ASSIGNMENT:
Give again, word for word, every line below from the one that has "(326, 386) = (377, 455): green" through the one that has "(678, 227) = (565, 208): purple", both included, and no others.

DATA SHOWN section start

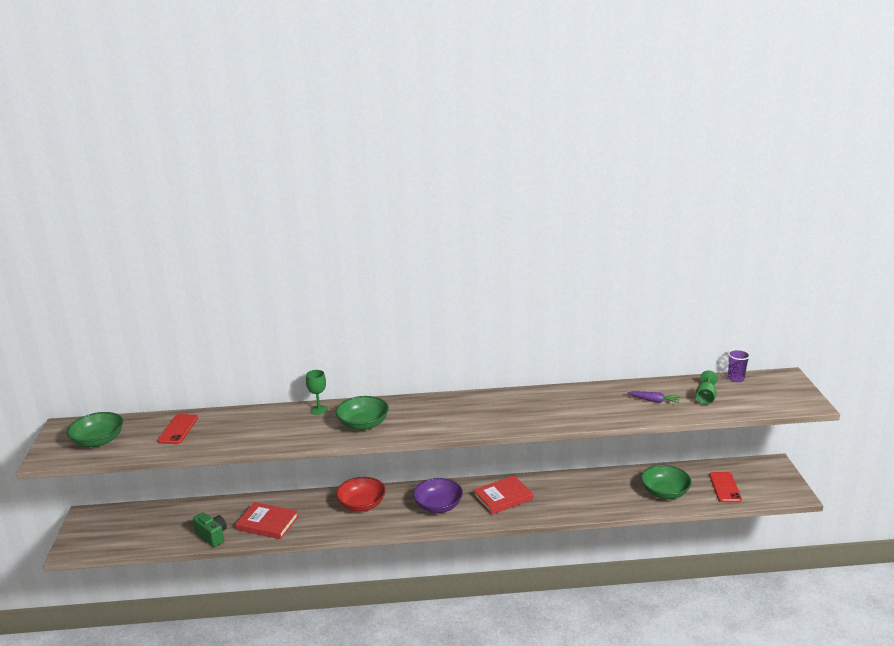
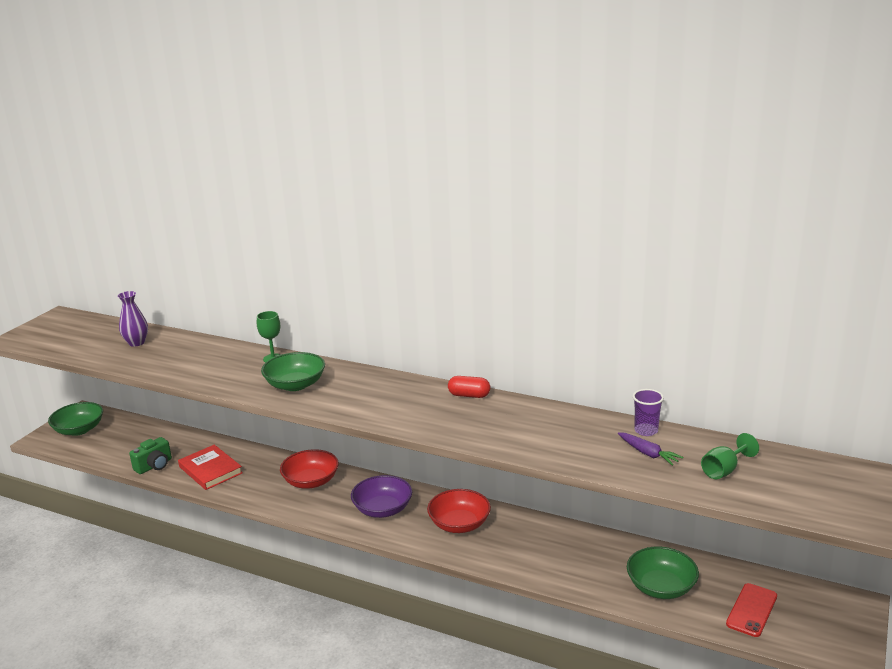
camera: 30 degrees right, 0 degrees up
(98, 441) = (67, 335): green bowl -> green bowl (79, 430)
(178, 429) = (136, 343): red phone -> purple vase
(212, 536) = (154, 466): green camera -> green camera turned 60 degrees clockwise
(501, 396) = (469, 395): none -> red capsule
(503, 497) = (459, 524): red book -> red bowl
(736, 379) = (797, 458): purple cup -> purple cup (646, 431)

DATA SHOWN section end
DATA SHOWN section start

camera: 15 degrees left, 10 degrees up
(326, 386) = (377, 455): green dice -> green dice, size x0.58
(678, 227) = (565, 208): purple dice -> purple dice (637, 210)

DATA SHOWN section end

RESPONSE BELOW:
(326, 386) = (377, 455): green dice -> green dice, size x0.58
(678, 227) = (565, 208): purple dice -> purple dice (637, 210)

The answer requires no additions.